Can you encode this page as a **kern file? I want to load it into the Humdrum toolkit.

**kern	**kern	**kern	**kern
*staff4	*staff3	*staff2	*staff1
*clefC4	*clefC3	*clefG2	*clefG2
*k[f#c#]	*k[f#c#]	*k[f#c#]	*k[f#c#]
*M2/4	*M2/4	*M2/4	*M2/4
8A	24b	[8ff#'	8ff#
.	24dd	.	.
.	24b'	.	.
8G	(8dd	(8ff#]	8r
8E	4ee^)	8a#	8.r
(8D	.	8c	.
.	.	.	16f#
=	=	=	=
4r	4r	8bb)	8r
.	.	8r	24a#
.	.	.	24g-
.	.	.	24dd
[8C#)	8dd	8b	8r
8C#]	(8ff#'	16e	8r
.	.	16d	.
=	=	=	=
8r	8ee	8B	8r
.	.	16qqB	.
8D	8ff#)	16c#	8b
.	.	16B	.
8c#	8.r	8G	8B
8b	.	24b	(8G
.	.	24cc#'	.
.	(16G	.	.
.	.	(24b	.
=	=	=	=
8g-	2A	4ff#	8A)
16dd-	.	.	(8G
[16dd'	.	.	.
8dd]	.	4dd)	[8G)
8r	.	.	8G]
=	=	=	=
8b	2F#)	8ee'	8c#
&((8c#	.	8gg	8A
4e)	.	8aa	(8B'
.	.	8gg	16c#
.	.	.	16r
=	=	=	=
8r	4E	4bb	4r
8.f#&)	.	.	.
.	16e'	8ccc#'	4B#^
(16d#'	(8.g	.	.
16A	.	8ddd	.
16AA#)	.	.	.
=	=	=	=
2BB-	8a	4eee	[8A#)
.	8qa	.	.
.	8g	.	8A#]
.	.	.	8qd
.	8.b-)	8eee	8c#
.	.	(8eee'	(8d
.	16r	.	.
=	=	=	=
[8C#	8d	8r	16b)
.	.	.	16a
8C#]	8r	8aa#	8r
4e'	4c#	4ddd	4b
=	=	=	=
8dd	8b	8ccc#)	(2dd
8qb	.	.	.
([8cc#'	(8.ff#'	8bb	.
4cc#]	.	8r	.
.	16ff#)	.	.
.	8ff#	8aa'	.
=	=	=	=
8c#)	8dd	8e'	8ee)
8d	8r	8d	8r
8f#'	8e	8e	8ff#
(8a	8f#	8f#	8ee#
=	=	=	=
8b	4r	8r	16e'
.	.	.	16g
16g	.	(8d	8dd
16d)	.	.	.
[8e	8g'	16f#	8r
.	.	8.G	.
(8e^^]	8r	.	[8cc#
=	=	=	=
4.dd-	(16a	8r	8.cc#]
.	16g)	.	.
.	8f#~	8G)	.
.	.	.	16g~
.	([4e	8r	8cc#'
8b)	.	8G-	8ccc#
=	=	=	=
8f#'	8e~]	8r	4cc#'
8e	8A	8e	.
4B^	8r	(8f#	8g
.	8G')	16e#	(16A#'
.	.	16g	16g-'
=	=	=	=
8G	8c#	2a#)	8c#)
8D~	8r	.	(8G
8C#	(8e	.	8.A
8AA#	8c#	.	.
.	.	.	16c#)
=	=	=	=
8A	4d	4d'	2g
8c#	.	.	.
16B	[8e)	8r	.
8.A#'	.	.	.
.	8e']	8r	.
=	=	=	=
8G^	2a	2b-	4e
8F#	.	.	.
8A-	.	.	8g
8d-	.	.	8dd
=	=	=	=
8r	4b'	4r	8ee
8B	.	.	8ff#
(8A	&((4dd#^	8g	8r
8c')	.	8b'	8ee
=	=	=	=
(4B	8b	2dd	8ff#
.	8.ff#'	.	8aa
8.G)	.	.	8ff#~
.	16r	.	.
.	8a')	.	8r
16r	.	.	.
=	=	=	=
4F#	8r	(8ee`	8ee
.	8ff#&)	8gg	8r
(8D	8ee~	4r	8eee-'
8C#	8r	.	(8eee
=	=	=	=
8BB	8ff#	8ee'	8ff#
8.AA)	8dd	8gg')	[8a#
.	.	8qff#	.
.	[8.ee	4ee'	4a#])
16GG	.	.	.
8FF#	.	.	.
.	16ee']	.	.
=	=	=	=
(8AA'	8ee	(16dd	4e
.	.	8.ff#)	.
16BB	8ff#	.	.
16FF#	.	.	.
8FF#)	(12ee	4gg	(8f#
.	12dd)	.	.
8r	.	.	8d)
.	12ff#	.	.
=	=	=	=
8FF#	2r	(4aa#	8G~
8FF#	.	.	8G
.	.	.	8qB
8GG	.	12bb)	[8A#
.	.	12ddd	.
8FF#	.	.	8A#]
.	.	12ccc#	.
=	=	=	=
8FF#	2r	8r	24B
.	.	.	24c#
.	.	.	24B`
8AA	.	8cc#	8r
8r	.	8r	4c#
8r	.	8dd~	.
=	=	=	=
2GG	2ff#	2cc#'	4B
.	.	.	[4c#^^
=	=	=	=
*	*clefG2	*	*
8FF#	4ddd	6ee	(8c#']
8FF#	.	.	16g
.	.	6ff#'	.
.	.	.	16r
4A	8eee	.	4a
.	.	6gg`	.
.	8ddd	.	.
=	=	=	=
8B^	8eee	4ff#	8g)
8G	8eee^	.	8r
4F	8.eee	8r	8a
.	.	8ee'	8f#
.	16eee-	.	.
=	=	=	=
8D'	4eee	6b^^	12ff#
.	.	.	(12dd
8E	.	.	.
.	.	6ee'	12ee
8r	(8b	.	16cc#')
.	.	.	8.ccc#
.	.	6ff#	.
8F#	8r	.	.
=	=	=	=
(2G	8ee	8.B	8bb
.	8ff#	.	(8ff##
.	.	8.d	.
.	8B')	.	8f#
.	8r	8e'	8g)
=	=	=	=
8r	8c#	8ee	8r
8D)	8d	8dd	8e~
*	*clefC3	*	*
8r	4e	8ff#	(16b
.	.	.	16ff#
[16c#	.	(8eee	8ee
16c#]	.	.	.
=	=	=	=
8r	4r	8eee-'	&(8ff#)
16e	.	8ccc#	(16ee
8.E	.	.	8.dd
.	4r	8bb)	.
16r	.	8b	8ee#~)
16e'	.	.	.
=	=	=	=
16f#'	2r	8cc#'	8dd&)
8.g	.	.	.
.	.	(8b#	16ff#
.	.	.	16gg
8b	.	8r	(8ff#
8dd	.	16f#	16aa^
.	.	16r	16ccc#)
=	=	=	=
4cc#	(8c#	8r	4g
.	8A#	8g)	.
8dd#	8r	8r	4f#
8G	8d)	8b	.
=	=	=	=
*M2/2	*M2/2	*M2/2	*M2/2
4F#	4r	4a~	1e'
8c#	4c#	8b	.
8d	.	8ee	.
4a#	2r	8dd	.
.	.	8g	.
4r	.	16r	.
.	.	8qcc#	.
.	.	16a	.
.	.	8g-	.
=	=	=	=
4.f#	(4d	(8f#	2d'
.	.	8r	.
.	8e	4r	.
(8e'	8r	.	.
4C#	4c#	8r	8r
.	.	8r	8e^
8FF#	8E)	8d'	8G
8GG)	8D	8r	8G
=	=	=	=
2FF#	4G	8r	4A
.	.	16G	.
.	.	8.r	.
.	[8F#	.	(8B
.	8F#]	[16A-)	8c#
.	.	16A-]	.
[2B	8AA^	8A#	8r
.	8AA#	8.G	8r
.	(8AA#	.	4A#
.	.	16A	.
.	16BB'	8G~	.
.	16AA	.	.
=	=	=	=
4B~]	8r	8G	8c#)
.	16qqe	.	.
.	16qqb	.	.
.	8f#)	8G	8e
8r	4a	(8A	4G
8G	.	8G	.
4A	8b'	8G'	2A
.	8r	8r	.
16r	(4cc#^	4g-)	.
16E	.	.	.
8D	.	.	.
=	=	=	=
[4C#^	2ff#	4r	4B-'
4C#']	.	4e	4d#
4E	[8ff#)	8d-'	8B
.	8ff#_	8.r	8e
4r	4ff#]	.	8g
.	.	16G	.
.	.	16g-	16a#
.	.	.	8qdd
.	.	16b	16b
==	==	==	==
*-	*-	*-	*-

### TASK DESCRIPTION:
Return every line in the rows above that contains the string "kern". Case counts.

### OUTPUT:
Can you encode this page as a **kern file? I want to load it into the Humdrum toolkit.
**kern	**kern	**kern	**kern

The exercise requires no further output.